> [ASSIGNMENT] The records below are to be reproduced exactly, and no picture should appear in the copy.

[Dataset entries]
§ §

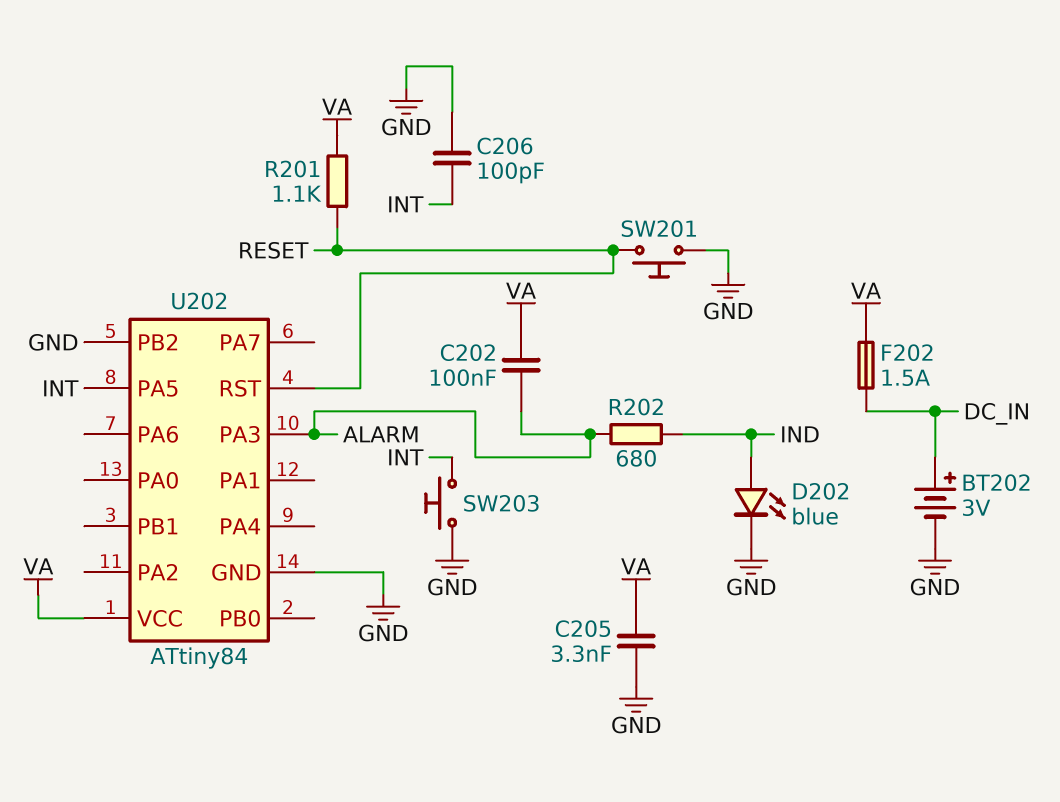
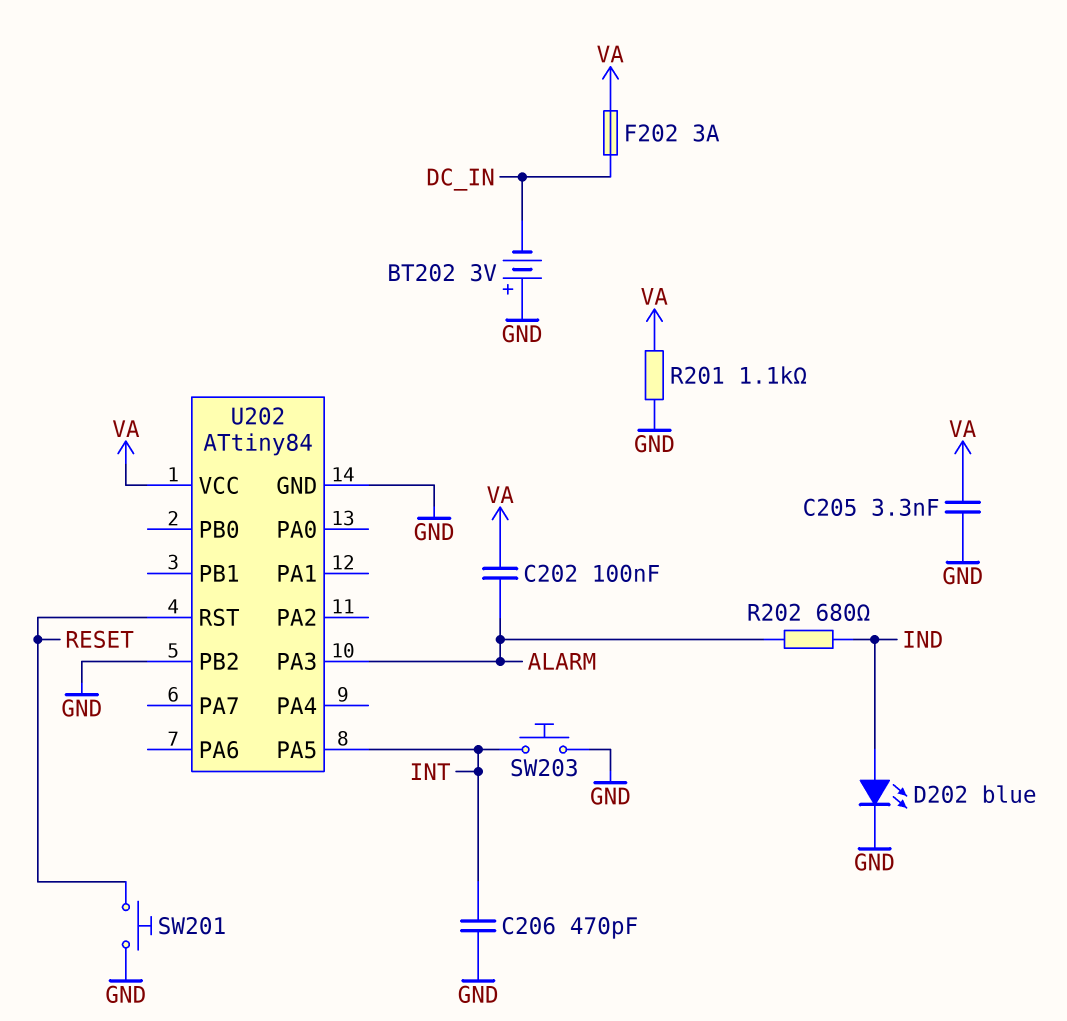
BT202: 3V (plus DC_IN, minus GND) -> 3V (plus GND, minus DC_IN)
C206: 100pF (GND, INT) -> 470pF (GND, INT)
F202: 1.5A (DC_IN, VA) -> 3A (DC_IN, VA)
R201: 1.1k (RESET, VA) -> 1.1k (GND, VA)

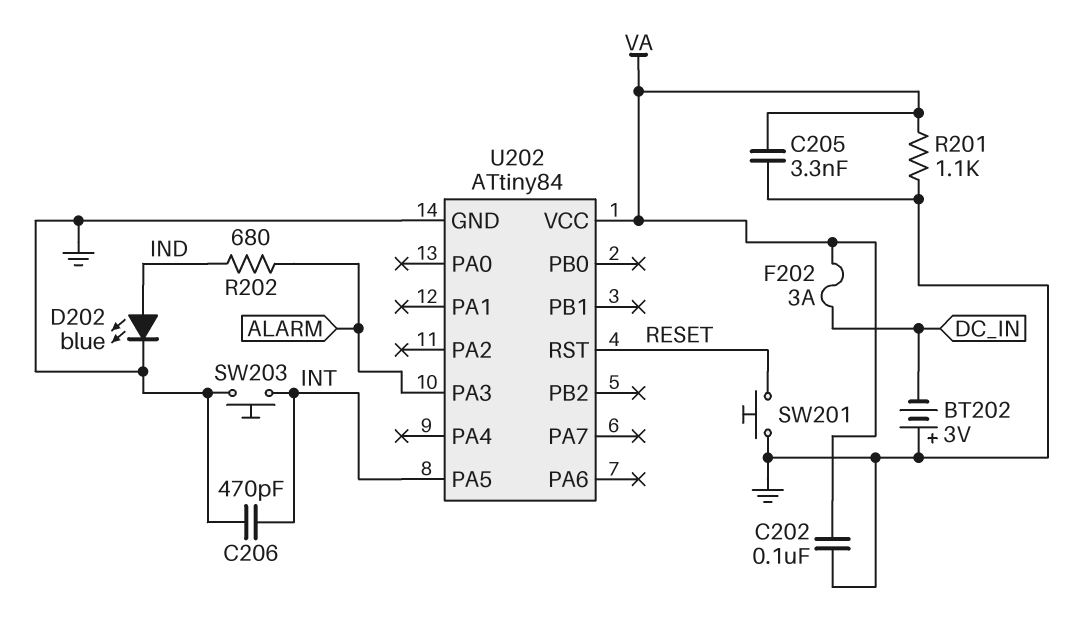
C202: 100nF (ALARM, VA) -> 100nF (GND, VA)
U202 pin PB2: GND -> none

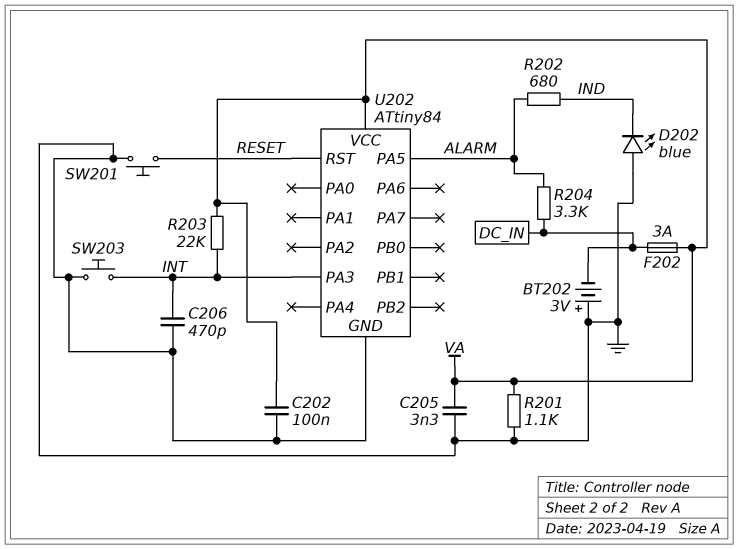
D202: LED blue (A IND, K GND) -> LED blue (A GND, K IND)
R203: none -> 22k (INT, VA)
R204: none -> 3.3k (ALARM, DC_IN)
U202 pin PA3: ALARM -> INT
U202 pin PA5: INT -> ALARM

§ §

> [OUTPUT FOR THIS EXERCISE]
BT202: 3V (plus DC_IN, minus GND) -> 3V (plus GND, minus DC_IN)
C206: 100pF (GND, INT) -> 470pF (GND, INT)
F202: 1.5A (DC_IN, VA) -> 3A (DC_IN, VA)
R201: 1.1k (RESET, VA) -> 1.1k (GND, VA)

C202: 100nF (ALARM, VA) -> 100nF (GND, VA)
U202 pin PB2: GND -> none

D202: LED blue (A IND, K GND) -> LED blue (A GND, K IND)
R203: none -> 22k (INT, VA)
R204: none -> 3.3k (ALARM, DC_IN)
U202 pin PA3: ALARM -> INT
U202 pin PA5: INT -> ALARM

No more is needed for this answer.